• Your goal:
Exactly the lines from the one holding "black brick B11:C11" through the final line of the data are wanted, copied as written.

== Dataset extract

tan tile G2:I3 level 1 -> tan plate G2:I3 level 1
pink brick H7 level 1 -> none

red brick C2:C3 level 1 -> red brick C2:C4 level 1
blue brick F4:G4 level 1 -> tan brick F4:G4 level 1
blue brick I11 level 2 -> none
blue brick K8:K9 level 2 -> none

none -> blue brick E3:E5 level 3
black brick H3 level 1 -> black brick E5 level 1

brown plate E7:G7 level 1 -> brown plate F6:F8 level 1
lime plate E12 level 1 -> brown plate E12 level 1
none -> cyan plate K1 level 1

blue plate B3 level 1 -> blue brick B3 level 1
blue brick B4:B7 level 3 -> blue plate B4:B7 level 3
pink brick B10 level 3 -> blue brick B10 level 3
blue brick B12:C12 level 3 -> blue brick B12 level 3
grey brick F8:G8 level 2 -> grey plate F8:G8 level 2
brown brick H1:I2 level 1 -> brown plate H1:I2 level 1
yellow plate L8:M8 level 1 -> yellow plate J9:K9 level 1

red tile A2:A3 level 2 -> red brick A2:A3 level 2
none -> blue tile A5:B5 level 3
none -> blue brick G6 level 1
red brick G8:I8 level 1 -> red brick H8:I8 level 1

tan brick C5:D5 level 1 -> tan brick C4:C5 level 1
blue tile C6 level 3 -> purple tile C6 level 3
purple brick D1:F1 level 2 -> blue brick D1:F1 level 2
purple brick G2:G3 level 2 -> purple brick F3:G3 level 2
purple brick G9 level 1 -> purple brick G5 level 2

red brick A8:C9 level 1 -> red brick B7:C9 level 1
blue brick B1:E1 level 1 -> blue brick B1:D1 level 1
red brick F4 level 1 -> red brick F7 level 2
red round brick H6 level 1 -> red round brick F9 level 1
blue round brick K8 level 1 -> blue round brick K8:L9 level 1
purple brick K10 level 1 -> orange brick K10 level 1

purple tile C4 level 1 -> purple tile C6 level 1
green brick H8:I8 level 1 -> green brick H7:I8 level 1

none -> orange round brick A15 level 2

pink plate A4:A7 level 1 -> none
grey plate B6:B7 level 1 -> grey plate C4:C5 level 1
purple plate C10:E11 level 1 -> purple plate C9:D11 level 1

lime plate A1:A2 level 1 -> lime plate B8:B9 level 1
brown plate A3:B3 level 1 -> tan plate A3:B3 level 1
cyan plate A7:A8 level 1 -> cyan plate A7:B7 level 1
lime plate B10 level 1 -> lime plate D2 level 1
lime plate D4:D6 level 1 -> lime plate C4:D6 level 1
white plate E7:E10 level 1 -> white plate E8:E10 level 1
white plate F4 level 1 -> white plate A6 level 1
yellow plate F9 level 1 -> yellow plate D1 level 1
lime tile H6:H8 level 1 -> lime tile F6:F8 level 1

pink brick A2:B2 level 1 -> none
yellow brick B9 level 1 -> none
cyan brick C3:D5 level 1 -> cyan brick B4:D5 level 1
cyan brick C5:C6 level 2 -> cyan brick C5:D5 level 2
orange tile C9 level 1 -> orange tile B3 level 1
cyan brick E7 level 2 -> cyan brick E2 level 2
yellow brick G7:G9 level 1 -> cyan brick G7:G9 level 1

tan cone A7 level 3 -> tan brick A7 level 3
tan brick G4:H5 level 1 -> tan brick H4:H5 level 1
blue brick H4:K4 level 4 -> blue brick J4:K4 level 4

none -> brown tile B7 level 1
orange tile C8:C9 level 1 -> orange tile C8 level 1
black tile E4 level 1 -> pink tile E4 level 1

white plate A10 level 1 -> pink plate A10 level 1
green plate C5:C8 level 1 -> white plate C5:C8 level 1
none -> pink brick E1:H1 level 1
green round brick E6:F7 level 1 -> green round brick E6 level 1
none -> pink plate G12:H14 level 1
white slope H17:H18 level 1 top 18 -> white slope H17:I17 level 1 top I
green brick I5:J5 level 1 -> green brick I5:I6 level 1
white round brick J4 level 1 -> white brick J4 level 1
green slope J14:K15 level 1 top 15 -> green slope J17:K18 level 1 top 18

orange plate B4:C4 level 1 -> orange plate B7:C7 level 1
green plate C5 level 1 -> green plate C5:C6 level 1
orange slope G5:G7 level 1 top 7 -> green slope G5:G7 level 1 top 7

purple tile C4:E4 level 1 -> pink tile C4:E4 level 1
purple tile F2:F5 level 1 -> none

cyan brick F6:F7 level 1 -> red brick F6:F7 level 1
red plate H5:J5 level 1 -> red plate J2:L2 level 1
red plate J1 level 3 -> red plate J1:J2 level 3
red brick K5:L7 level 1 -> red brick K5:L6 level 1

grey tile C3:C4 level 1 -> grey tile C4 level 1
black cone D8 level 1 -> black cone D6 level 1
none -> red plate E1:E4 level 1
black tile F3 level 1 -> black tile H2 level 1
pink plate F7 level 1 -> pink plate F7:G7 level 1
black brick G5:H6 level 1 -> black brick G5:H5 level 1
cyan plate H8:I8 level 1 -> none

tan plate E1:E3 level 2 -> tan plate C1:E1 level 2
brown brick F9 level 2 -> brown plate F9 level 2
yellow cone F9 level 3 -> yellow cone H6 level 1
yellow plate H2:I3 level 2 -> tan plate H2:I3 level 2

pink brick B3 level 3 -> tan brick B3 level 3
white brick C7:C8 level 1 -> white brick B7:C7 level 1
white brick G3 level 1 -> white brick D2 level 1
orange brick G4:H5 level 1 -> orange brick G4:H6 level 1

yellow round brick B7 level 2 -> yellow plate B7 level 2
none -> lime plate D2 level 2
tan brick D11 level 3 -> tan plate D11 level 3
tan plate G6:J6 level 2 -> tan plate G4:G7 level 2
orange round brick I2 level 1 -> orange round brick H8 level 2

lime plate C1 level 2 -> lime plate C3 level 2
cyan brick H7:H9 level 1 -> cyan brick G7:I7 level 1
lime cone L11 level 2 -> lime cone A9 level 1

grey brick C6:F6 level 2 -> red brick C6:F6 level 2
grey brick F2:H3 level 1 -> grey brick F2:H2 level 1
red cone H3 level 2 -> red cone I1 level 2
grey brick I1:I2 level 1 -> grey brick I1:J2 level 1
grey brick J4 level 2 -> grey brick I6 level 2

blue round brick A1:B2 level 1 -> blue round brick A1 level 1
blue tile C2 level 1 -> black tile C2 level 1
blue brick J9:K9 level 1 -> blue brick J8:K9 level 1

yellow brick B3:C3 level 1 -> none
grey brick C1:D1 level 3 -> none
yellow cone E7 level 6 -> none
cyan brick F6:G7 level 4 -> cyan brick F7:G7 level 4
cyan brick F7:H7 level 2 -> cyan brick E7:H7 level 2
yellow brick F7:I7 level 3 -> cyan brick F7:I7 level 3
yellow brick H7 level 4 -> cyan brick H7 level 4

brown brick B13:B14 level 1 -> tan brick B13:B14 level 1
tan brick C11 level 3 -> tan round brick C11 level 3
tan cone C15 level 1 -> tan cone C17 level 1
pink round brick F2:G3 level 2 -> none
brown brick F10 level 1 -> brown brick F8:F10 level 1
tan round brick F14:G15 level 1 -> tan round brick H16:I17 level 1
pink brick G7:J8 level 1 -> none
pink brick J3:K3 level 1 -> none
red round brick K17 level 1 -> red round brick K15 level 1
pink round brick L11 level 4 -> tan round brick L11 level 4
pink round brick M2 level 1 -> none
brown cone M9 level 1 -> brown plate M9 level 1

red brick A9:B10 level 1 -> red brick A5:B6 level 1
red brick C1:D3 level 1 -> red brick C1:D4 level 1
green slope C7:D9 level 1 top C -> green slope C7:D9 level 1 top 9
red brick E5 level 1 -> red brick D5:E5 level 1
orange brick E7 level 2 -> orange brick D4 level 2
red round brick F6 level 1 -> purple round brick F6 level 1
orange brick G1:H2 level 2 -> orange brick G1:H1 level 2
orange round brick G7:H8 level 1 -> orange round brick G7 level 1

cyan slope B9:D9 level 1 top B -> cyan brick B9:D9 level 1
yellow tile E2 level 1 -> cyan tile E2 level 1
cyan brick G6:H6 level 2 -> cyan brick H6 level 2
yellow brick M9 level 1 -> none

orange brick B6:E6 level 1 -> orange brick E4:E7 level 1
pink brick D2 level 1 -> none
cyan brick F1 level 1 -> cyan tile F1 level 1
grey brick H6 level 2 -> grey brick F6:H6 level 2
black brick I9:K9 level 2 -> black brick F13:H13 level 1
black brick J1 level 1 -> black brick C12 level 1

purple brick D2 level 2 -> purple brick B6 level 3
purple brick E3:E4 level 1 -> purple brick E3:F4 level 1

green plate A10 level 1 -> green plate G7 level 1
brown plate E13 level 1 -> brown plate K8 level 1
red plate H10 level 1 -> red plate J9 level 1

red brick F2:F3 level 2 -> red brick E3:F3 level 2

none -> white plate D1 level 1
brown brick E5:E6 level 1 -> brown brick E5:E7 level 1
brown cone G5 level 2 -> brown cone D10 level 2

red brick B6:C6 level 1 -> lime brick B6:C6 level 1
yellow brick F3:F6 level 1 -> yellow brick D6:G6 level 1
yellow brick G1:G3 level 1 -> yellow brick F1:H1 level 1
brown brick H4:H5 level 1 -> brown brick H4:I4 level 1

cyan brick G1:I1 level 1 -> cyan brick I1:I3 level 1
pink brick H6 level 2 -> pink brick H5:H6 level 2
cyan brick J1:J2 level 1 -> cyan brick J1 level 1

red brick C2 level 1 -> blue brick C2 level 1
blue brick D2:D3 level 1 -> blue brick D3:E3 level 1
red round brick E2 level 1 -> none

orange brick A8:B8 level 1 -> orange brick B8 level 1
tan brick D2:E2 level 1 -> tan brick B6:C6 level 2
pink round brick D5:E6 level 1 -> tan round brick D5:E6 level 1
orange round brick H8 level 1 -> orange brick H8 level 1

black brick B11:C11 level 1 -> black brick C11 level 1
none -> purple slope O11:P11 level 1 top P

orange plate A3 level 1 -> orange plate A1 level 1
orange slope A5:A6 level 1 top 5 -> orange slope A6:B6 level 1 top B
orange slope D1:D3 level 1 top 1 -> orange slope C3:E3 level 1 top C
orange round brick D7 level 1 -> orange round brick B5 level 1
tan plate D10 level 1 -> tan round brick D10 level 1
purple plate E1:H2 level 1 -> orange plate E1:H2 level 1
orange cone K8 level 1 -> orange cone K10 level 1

====

• Response area:
black brick B11:C11 level 1 -> black brick C11 level 1
none -> purple slope O11:P11 level 1 top P

orange plate A3 level 1 -> orange plate A1 level 1
orange slope A5:A6 level 1 top 5 -> orange slope A6:B6 level 1 top B
orange slope D1:D3 level 1 top 1 -> orange slope C3:E3 level 1 top C
orange round brick D7 level 1 -> orange round brick B5 level 1
tan plate D10 level 1 -> tan round brick D10 level 1
purple plate E1:H2 level 1 -> orange plate E1:H2 level 1
orange cone K8 level 1 -> orange cone K10 level 1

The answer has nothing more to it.